___ Supplied material
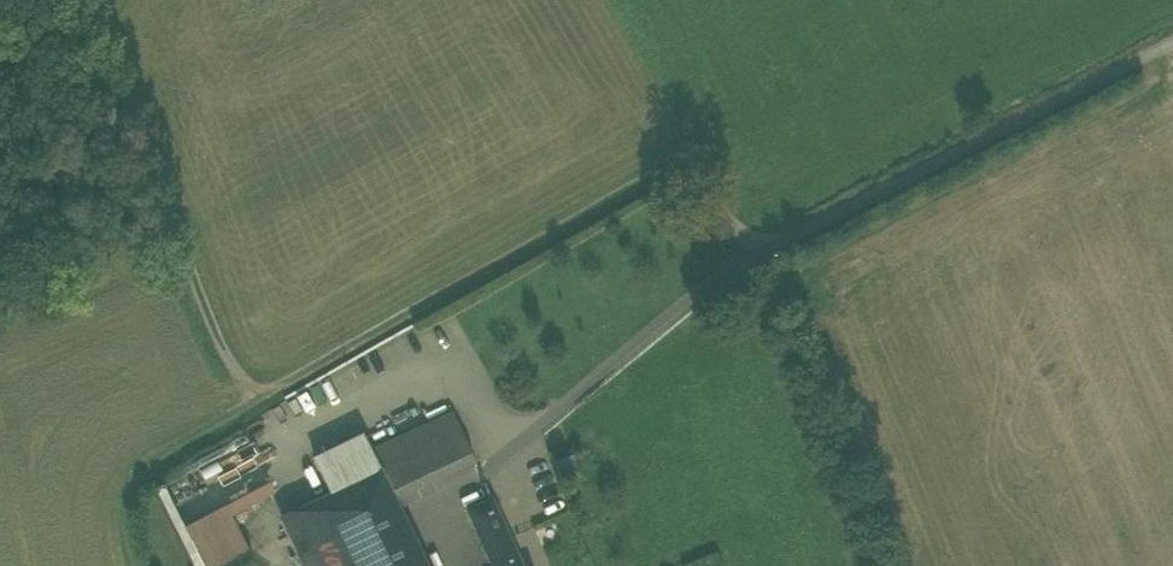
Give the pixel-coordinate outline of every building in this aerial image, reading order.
[(450,414),(370,451),(380,471),(401,461),(415,491),(475,463),(453,417),(450,414)] [(243,435),(152,484),(155,490),(164,486),(247,441),(243,435)] [(331,494),(380,471),(370,451),(362,435),(313,458),(331,494)] [(574,454),(553,461),(561,485),(582,478),(574,454)] [(401,461),(380,471),(398,507),(418,498),(415,491),(401,461)] [(398,507),(380,471),(331,494),(283,519),(305,565),(426,565),(398,507)] [(155,490),(194,565),(224,565),(248,553),(226,515),(274,490),(270,482),(185,528),(164,486),(155,490)] [(492,500),(468,511),(493,565),(522,565),(492,500)]
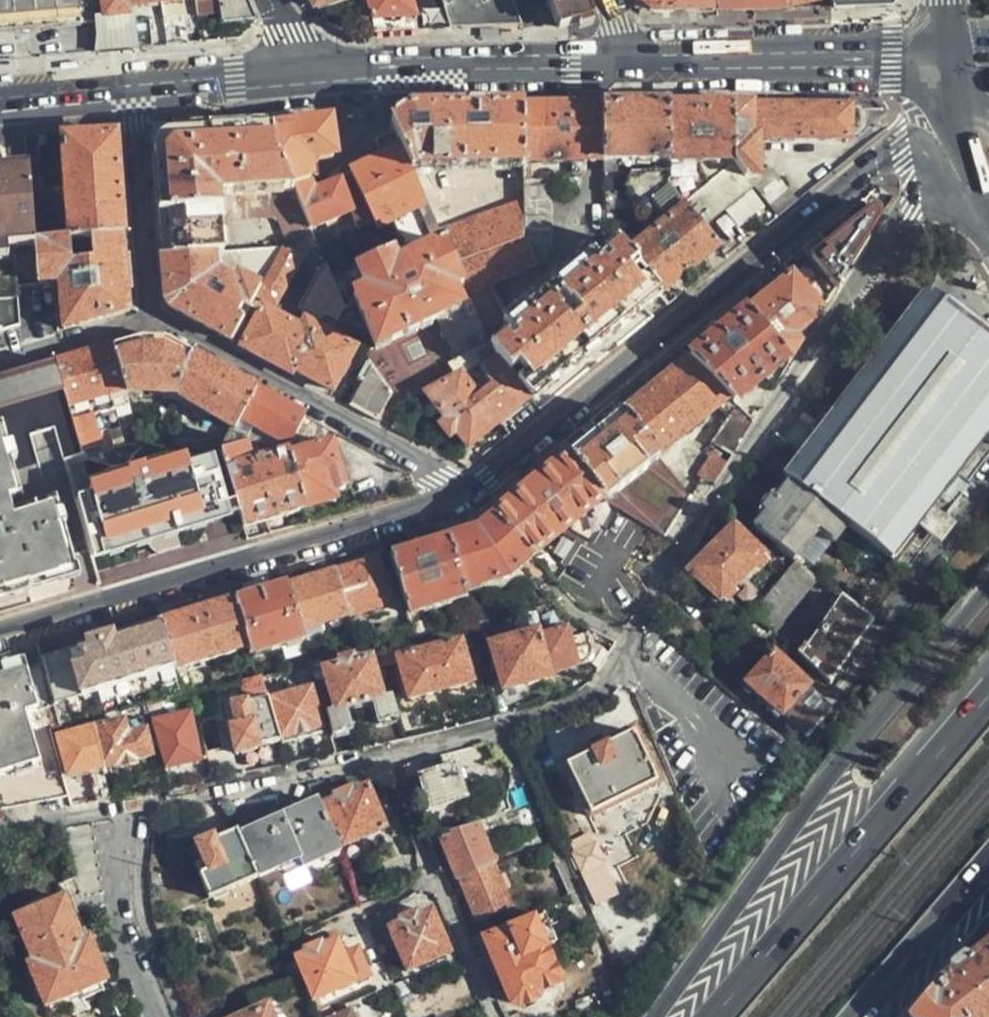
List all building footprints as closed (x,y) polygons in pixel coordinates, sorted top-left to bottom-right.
[(80,0),(0,0),(0,33),(82,20),(80,0)] [(109,48),(117,47),(134,46),(155,45),(151,26),(129,28),(127,9),(162,3),(162,0),(104,0),(109,48)] [(259,18),(251,0),(221,0),(224,23),(241,21),(259,18)] [(376,19),(397,17),(418,16),(413,0),(370,0),(376,19)] [(450,28),(525,27),(517,0),(441,0),(450,28)] [(561,26),(567,26),(567,23),(581,22),(590,6),(588,0),(553,0),(561,26)] [(640,2),(656,13),(681,12),(719,10),(719,0),(638,0),(640,2)] [(719,10),(748,10),(785,9),(783,0),(719,0),(719,10)] [(785,9),(808,2),(817,0),(783,0),(785,9)] [(490,109),(413,109),(401,116),(389,124),(393,133),(411,173),(419,170),(523,169),(523,165),(523,109),(490,109)] [(603,164),(602,110),(565,110),(523,109),(523,165),(603,164)] [(668,162),(668,109),(636,110),(602,110),(603,164),(617,163),(668,162)] [(735,168),(735,110),(701,110),(668,109),(668,162),(668,172),(668,186),(685,208),(735,168)] [(757,193),(778,219),(790,209),(766,179),(759,180),(759,150),(759,141),(766,141),(851,141),(851,129),(851,110),(794,110),(735,110),(735,168),(757,193)] [(867,121),(855,110),(851,110),(851,129),(859,129),(867,121)] [(333,158),(329,120),(299,123),(271,126),(276,162),(282,161),(291,182),(293,188),(310,183),(309,172),(311,170),(312,164),(333,158)] [(276,162),(271,126),(202,133),(170,136),(154,154),(164,259),(225,255),(222,222),(219,194),(291,182),(282,161),(276,162)] [(354,178),(376,223),(379,232),(395,224),(414,258),(444,244),(440,235),(411,173),(393,133),(376,141),(382,156),(366,164),(351,171),(354,178)] [(117,137),(62,138),(71,240),(126,235),(122,191),(117,137)] [(7,164),(6,159),(0,160),(0,178),(8,177),(7,164)] [(28,174),(27,161),(7,164),(8,177),(28,174)] [(617,163),(603,164),(605,213),(613,213),(613,205),(617,205),(617,163)] [(707,234),(757,193),(735,168),(685,208),(707,234)] [(627,256),(659,296),(690,272),(718,249),(707,234),(685,208),(668,186),(668,172),(631,174),(626,189),(638,211),(644,223),(652,217),(661,228),(627,256)] [(28,174),(8,177),(0,178),(0,252),(5,251),(30,248),(30,246),(33,243),(28,174)] [(314,194),(310,183),(293,188),(311,230),(353,215),(359,230),(376,223),(354,178),(334,186),(314,194)] [(293,188),(291,182),(219,194),(222,222),(272,214),(281,224),(290,250),(318,247),(311,230),(293,188)] [(523,184),(523,204),(523,240),(533,266),(546,261),(553,253),(552,182),(523,184)] [(523,240),(523,204),(440,235),(444,244),(454,267),(523,240)] [(791,280),(820,314),(839,283),(877,220),(872,215),(829,250),(791,280)] [(126,235),(71,240),(35,243),(39,285),(60,284),(64,331),(132,312),(126,235)] [(533,266),(523,240),(454,267),(466,293),(533,266)] [(517,387),(528,403),(564,374),(630,320),(659,296),(627,256),(617,243),(602,255),(611,266),(604,272),(590,254),(504,324),(520,342),(512,348),(503,338),(491,348),(496,359),(510,378),(520,370),(527,379),(517,387)] [(466,293),(454,267),(444,244),(414,258),(399,266),(392,254),(391,256),(332,282),(344,309),(356,304),(375,353),(435,323),(455,361),(475,352),(483,365),(496,359),(491,348),(486,338),(466,293)] [(321,255),(318,247),(290,250),(287,250),(303,261),(307,255),(321,255)] [(225,255),(164,259),(166,283),(168,304),(233,340),(259,298),(287,250),(225,255)] [(287,250),(259,298),(276,307),(303,261),(287,250)] [(602,255),(590,254),(604,272),(611,266),(602,255)] [(334,329),(344,309),(332,282),(325,265),(301,310),(334,329)] [(745,316),(788,366),(800,347),(794,342),(802,335),(811,329),(820,314),(791,280),(770,297),(745,316)] [(782,481),(790,486),(846,528),(873,549),(943,460),(957,442),(984,407),(988,401),(988,339),(927,290),(898,329),(889,340),(865,372),(782,481)] [(265,310),(245,346),(256,353),(282,367),(294,374),(296,370),(335,391),(358,350),(306,323),(302,331),(265,310)] [(759,388),(788,366),(745,316),(719,337),(693,358),(727,403),(734,408),(759,388)] [(889,340),(898,329),(885,318),(853,360),(863,368),(886,338),(889,340)] [(134,343),(113,349),(127,396),(142,397),(143,390),(161,392),(161,398),(180,401),(193,356),(166,342),(153,342),(140,342),(134,343)] [(127,396),(113,349),(83,357),(55,365),(64,396),(80,454),(107,447),(102,429),(99,419),(109,416),(132,410),(127,396)] [(463,377),(483,365),(475,352),(455,361),(448,366),(455,381),(463,377)] [(224,373),(193,356),(180,401),(235,430),(255,390),(224,373)] [(711,445),(732,458),(752,425),(734,408),(727,403),(693,358),(656,388),(621,416),(658,459),(690,432),(718,409),(727,420),(711,445)] [(463,377),(498,427),(514,414),(528,403),(517,387),(510,378),(496,359),(483,365),(463,377)] [(55,365),(0,380),(0,413),(64,396),(55,365)] [(363,386),(351,406),(364,413),(377,421),(393,396),(370,366),(359,384),(363,386)] [(466,462),(498,427),(463,377),(455,381),(427,396),(446,421),(440,426),(450,439),(457,435),(466,462)] [(290,444),(305,417),(280,403),(255,390),(235,430),(228,441),(247,444),(254,429),(290,444)] [(957,442),(943,460),(873,549),(891,564),(933,509),(936,504),(943,495),(960,473),(973,455),(988,434),(988,401),(984,407),(957,442)] [(808,427),(815,419),(804,410),(797,419),(808,427)] [(99,419),(102,429),(112,426),(109,416),(99,419)] [(603,501),(658,459),(621,416),(597,436),(569,459),(603,501)] [(1,596),(72,576),(53,506),(9,518),(5,506),(13,503),(4,468),(8,467),(0,438),(0,596),(1,596)] [(236,506),(243,527),(276,518),(304,510),(288,457),(254,468),(247,444),(228,441),(221,456),(223,461),(225,469),(236,506)] [(304,510),(320,505),(336,500),(335,494),(345,491),(332,444),(310,450),(288,457),(304,510)] [(709,453),(701,474),(718,481),(726,460),(709,453)] [(493,520),(532,560),(571,528),(603,501),(569,459),(531,489),(493,520)] [(658,459),(603,501),(664,539),(678,516),(690,497),(658,459)] [(75,505),(90,558),(168,536),(239,516),(236,506),(225,469),(223,461),(75,505)] [(764,517),(752,531),(794,564),(815,537),(833,545),(846,528),(790,486),(776,504),(771,500),(759,513),(764,517)] [(957,506),(943,495),(936,504),(950,515),(957,506)] [(940,543),(953,524),(933,509),(891,564),(896,567),(924,531),(940,543)] [(466,535),(448,540),(463,592),(505,581),(519,570),(532,560),(493,520),(479,531),(466,535)] [(731,553),(744,540),(735,530),(720,543),(731,553)] [(463,592),(448,540),(420,548),(390,556),(407,613),(422,608),(424,613),(450,606),(449,601),(464,596),(463,592)] [(720,543),(705,558),(689,574),(721,605),(764,562),(744,540),(731,553),(720,543)] [(696,549),(681,573),(689,574),(705,558),(696,549)] [(356,567),(336,572),(348,616),(348,618),(390,606),(378,561),(356,567)] [(794,564),(752,619),(775,638),(818,583),(794,564)] [(348,616),(336,572),(311,580),(286,587),(302,638),(323,632),(321,623),(348,616)] [(302,638),(286,587),(261,595),(235,602),(249,649),(302,638)] [(222,606),(218,591),(200,596),(205,612),(188,617),(161,624),(174,670),(249,649),(235,602),(222,606)] [(822,679),(830,686),(872,625),(840,600),(797,657),(822,679)] [(472,625),(475,633),(490,629),(487,621),(472,625)] [(174,670),(161,624),(154,627),(156,633),(157,638),(126,647),(125,641),(123,635),(100,642),(78,648),(80,654),(41,665),(53,704),(174,670)] [(592,679),(615,644),(588,630),(584,638),(568,642),(567,636),(561,638),(560,634),(538,639),(536,633),(491,646),(502,693),(530,685),(550,679),(549,676),(582,666),(592,679)] [(157,638),(156,633),(125,641),(126,647),(157,638)] [(377,647),(384,669),(399,665),(407,699),(440,692),(470,685),(462,645),(400,659),(397,643),(377,647)] [(78,648),(39,659),(41,665),(80,654),(78,648)] [(699,653),(692,661),(707,674),(714,666),(699,653)] [(39,659),(0,670),(0,784),(33,777),(21,737),(47,730),(59,726),(53,704),(41,665),(39,659)] [(771,718),(778,723),(782,719),(808,692),(773,659),(747,687),(776,714),(771,718)] [(378,727),(399,723),(391,696),(379,699),(369,661),(324,672),(335,712),(326,714),(333,738),(349,733),(344,711),(373,705),(378,727)] [(256,677),(232,683),(234,690),(262,683),(260,676),(256,677)] [(269,745),(280,743),(280,740),(268,701),(262,683),(234,690),(221,693),(236,755),(257,751),(257,748),(269,745)] [(311,692),(268,701),(280,740),(301,734),(321,729),(311,692)] [(828,713),(808,692),(782,719),(785,723),(782,727),(793,736),(796,733),(803,739),(828,713)] [(150,723),(164,768),(182,765),(199,763),(189,716),(150,723)] [(141,719),(94,730),(103,768),(128,761),(150,756),(141,719)] [(88,771),(95,802),(110,799),(103,768),(94,730),(59,738),(68,776),(88,771)] [(607,747),(588,755),(564,766),(587,818),(657,788),(635,734),(607,747)] [(583,744),(588,755),(607,747),(601,735),(583,744)] [(428,759),(397,767),(404,784),(417,779),(416,775),(433,771),(428,759)] [(416,775),(417,779),(428,811),(464,800),(453,765),(433,771),(416,775)] [(384,833),(365,790),(323,807),(341,850),(384,833)] [(337,855),(316,806),(268,824),(253,830),(238,836),(257,879),(297,862),(301,870),(337,855)] [(253,830),(268,824),(266,821),(264,819),(262,819),(253,823),(252,825),(251,826),(253,830)] [(459,878),(464,893),(484,884),(479,870),(493,865),(477,826),(440,838),(456,879),(459,878)] [(577,851),(601,840),(596,827),(571,839),(577,851)] [(238,836),(237,832),(213,842),(212,839),(198,844),(196,848),(203,864),(206,873),(197,877),(207,899),(257,879),(238,836)] [(608,856),(601,840),(577,851),(584,867),(608,856)] [(621,886),(608,856),(584,867),(597,897),(621,886)] [(194,868),(197,877),(206,873),(203,864),(194,868)] [(484,884),(464,893),(476,924),(510,910),(493,865),(479,870),(484,884)] [(161,871),(154,869),(151,883),(159,884),(161,871)] [(70,898),(65,900),(83,943),(87,942),(70,898)] [(83,943),(65,900),(15,920),(32,964),(26,966),(44,1008),(48,1006),(99,984),(104,982),(87,942),(83,943)] [(448,957),(430,915),(390,933),(408,975),(448,957)] [(487,944),(507,990),(513,1004),(519,1006),(536,997),(537,991),(557,982),(543,950),(554,945),(542,919),(487,944)] [(333,940),(291,958),(302,982),(310,1002),(367,976),(354,947),(340,953),(333,940)] [(942,986),(915,1016),(988,1016),(988,950),(942,986)] [(99,984),(48,1006),(49,1011),(102,990),(99,984)] [(513,1004),(507,990),(501,993),(507,1006),(513,1004)]
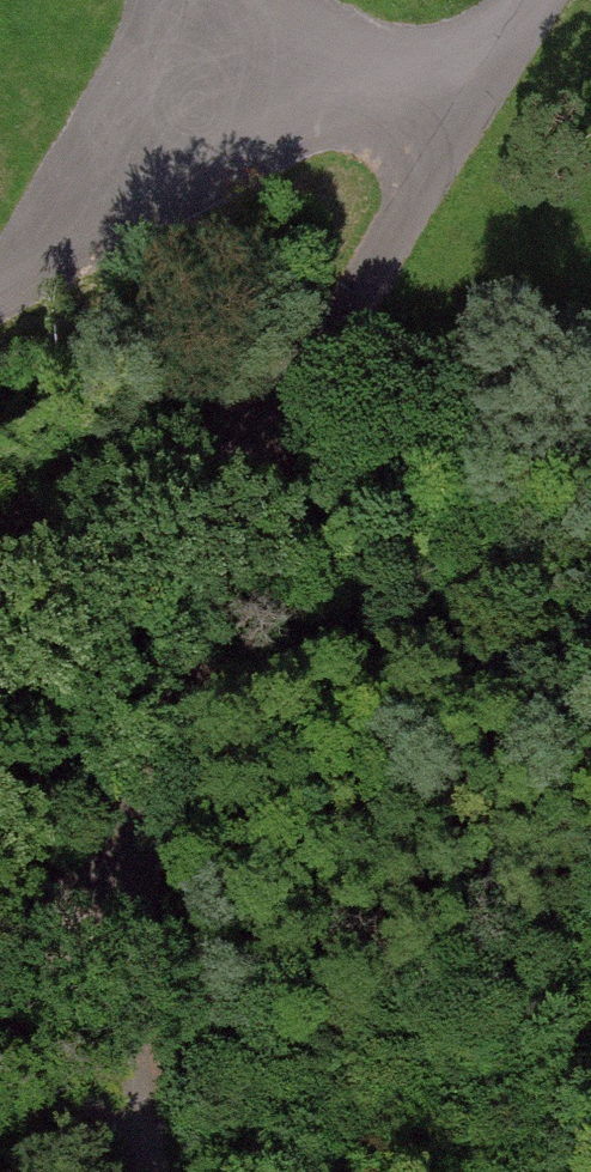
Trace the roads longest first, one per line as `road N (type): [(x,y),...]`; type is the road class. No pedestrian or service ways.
road 1 (track): [(491,85),(264,413),(241,466),(115,904)]
road 2 (track): [(0,281),(76,232),(207,113),(290,2)]
road 3 (track): [(241,466),(0,602)]
road 4 (track): [(115,904),(154,1171)]
road 5 (track): [(287,0),(491,85)]

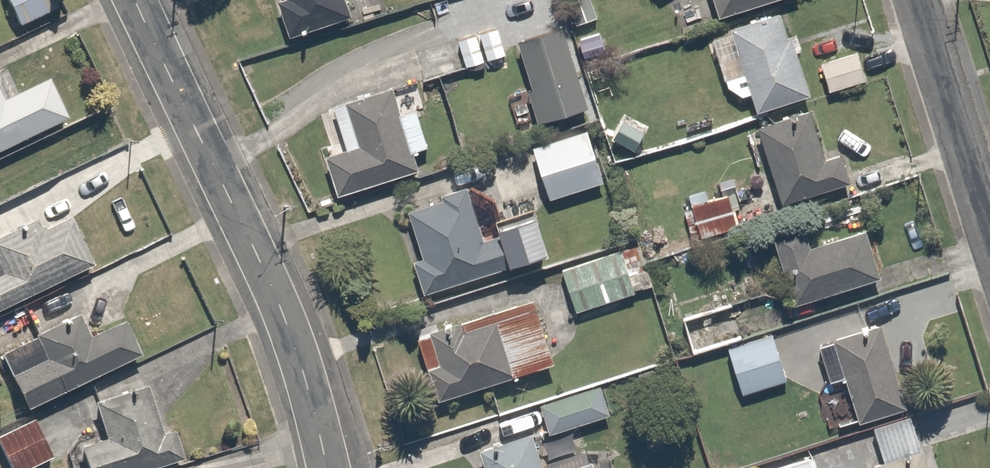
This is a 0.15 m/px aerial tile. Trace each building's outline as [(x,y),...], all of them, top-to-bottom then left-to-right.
[(23,26),(61,8),(57,0),(10,0),(23,26)] [(288,35),(351,15),(346,0),(277,0),(288,35)] [(454,0),(438,0),(442,9),(456,3),(454,0)] [(593,15),(588,0),(569,0),(576,20),(593,15)] [(718,16),(769,0),(713,0),(718,16)] [(756,111),(809,94),(790,36),(786,37),(778,12),(729,27),(731,32),(710,38),(724,80),(744,73),(756,111)] [(504,56),(494,23),(412,50),(422,82),(504,56)] [(536,121),(587,106),(560,25),(516,39),(531,88),(527,89),(536,121)] [(583,56),(606,49),(601,32),(578,39),(583,56)] [(866,80),(856,51),(820,62),(828,91),(866,80)] [(37,135),(25,108),(27,107),(9,69),(0,73),(0,153),(37,135)] [(400,113),(392,86),(332,105),(346,149),(325,156),(336,194),(417,168),(412,151),(427,146),(415,110),(400,113)] [(808,109),(756,125),(781,202),(848,181),(839,153),(824,158),(808,109)] [(655,148),(645,122),(623,130),(632,156),(655,148)] [(548,198),(603,181),(586,129),(531,147),(548,198)] [(423,293),(546,252),(534,213),(494,226),(497,234),(483,238),(465,185),(440,193),(441,199),(406,209),(422,257),(412,260),(423,293)] [(736,227),(727,196),(696,204),(704,235),(736,227)] [(0,235),(0,309),(93,265),(70,217),(40,231),(34,219),(0,235)] [(802,223),(771,233),(793,304),(880,276),(864,229),(809,246),(802,223)] [(621,251),(634,289),(652,283),(639,244),(621,251)] [(621,251),(620,248),(561,268),(576,311),(635,292),(634,289),(621,251)] [(417,338),(437,399),(511,376),(510,374),(552,361),(531,297),(427,330),(429,334),(417,338)] [(692,353),(740,338),(730,304),(681,319),(692,353)] [(25,409),(139,355),(123,321),(93,334),(90,327),(84,329),(77,314),(32,335),(33,338),(0,354),(0,357),(25,409)] [(858,422),(905,407),(878,324),(832,338),(833,340),(817,345),(829,381),(844,377),(858,422)] [(787,379),(772,333),(726,347),(741,393),(787,379)] [(548,433),(609,413),(600,384),(539,403),(548,433)] [(84,467),(154,467),(182,460),(172,430),(161,433),(145,385),(92,402),(104,439),(77,447),(84,467)] [(883,460),(920,449),(909,415),(873,427),(883,460)] [(33,419),(0,435),(0,447),(10,467),(29,467),(52,456),(33,419)] [(541,463),(530,433),(479,450),(485,467),(593,467),(591,460),(588,460),(584,449),(541,463)] [(922,448),(920,449),(883,460),(869,465),(870,467),(928,467),(922,448)] [(813,456),(776,467),(817,467),(813,456)] [(707,457),(689,461),(691,467),(699,467),(709,465),(707,457)]
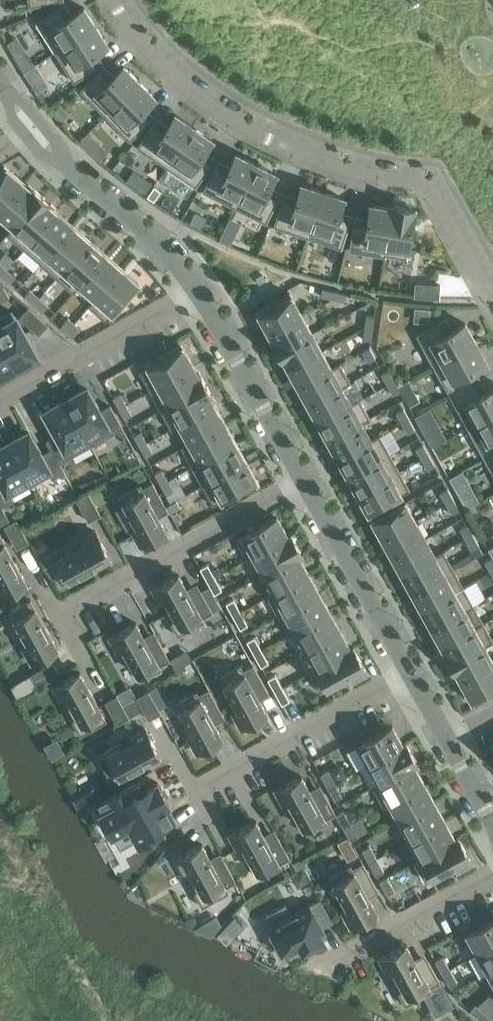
______
Work required:
In the records above, find each line that holds the word "bottom"; copy all such lines.

Result of this exercise:
List all building footprints as closed (x,y) polygons in pixel coordinates, sorted top-left to bottom-right.
This is a 0.15 m/px aerial tile. Trace each building's outline as [(x,y),...], all of them, top-to-bottom then left-to-right.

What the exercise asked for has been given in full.